Directions for this task:
Show every line of the data that includes the word "white".

Source information:
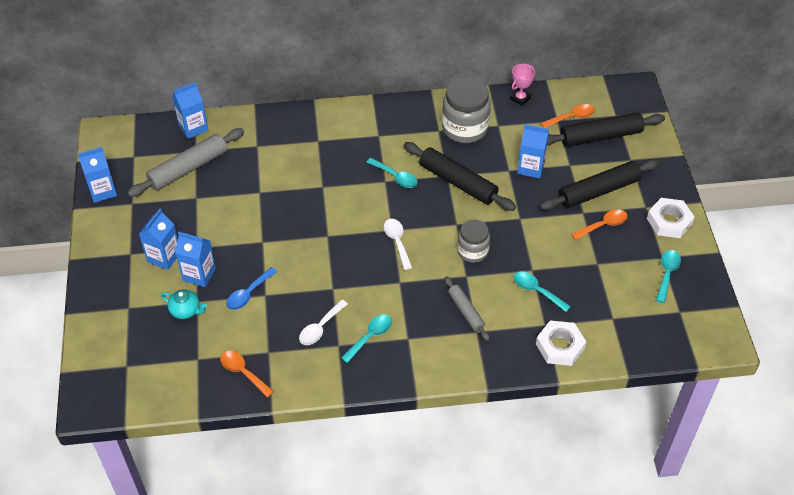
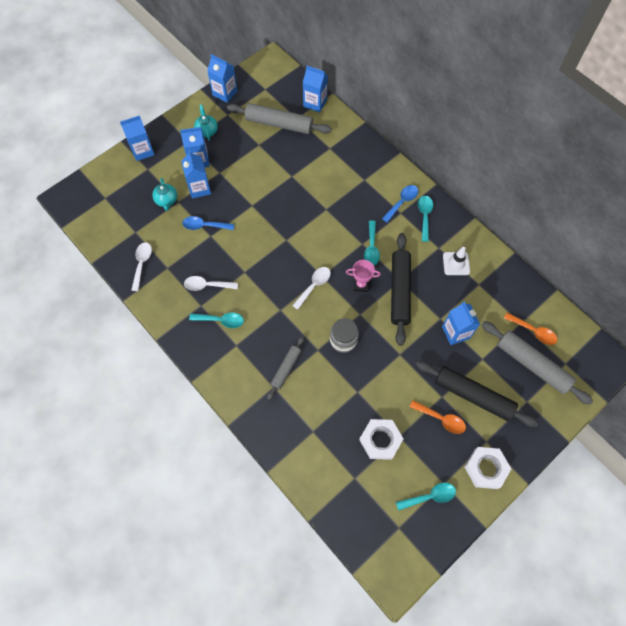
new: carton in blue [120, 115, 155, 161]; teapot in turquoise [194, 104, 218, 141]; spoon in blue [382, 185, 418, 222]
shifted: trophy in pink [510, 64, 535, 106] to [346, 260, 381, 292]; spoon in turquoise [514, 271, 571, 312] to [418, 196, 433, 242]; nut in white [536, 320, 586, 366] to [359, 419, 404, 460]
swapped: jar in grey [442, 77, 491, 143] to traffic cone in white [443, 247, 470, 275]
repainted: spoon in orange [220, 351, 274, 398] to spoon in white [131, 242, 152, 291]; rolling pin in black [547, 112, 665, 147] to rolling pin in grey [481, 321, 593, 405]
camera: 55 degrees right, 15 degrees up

Written answer:
shifted: trophy in pink [510, 64, 535, 106] to [346, 260, 381, 292]; spoon in turquoise [514, 271, 571, 312] to [418, 196, 433, 242]; nut in white [536, 320, 586, 366] to [359, 419, 404, 460]
swapped: jar in grey [442, 77, 491, 143] to traffic cone in white [443, 247, 470, 275]
repainted: spoon in orange [220, 351, 274, 398] to spoon in white [131, 242, 152, 291]; rolling pin in black [547, 112, 665, 147] to rolling pin in grey [481, 321, 593, 405]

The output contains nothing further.